◆ **Data records**:
>>>>

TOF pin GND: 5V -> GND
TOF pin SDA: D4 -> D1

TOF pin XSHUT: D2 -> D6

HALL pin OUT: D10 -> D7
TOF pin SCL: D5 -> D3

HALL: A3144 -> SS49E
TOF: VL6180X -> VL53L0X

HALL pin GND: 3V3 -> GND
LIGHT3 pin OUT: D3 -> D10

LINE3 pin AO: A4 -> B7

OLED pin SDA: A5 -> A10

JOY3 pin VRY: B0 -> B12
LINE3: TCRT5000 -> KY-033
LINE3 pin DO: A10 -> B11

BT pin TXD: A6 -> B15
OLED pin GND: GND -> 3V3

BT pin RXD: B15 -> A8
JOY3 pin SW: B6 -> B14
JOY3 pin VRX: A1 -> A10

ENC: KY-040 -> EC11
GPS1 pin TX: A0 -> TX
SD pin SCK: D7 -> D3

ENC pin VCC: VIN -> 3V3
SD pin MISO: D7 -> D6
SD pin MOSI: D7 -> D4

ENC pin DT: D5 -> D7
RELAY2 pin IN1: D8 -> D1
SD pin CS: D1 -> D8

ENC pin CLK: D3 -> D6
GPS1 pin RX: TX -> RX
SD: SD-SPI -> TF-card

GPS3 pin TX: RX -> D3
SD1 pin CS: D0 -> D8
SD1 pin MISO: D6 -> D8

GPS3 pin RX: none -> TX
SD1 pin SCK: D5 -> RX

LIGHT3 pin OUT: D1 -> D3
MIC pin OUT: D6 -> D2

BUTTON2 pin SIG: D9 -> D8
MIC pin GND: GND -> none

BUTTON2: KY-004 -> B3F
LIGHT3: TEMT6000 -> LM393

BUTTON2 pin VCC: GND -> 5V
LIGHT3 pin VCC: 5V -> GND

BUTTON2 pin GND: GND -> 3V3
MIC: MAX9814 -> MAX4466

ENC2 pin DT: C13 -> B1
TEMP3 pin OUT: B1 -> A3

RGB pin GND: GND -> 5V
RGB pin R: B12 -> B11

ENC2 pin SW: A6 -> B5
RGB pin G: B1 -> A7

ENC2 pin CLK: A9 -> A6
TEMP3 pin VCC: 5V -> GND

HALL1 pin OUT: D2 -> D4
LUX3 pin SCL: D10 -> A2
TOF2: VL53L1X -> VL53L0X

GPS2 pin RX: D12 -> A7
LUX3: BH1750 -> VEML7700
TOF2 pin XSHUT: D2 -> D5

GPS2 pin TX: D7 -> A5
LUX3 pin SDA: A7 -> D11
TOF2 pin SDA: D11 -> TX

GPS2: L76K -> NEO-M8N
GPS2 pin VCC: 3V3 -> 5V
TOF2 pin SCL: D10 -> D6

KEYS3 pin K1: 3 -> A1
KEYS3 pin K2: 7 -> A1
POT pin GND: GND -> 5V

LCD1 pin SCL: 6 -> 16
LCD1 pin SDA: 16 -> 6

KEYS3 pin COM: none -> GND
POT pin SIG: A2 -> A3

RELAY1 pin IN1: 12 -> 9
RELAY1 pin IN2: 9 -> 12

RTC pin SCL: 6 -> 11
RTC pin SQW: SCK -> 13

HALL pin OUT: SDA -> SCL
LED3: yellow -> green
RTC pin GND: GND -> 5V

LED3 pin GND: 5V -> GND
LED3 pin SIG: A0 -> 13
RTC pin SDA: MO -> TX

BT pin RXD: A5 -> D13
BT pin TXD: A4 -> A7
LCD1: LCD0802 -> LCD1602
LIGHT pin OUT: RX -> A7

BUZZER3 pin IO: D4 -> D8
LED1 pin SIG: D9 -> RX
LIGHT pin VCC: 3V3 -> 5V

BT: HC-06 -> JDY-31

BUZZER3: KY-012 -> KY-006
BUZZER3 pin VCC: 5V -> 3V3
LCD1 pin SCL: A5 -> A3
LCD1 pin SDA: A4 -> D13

<<<<

◆ **What you are asked to do**: Once you find the line containing "BT pin TXD: A6 -> B15", stop: reproduce exactly that line and every line of the data before it, and nothing else.

◆ **Task response**:
TOF pin GND: 5V -> GND
TOF pin SDA: D4 -> D1

TOF pin XSHUT: D2 -> D6

HALL pin OUT: D10 -> D7
TOF pin SCL: D5 -> D3

HALL: A3144 -> SS49E
TOF: VL6180X -> VL53L0X

HALL pin GND: 3V3 -> GND
LIGHT3 pin OUT: D3 -> D10

LINE3 pin AO: A4 -> B7

OLED pin SDA: A5 -> A10

JOY3 pin VRY: B0 -> B12
LINE3: TCRT5000 -> KY-033
LINE3 pin DO: A10 -> B11

BT pin TXD: A6 -> B15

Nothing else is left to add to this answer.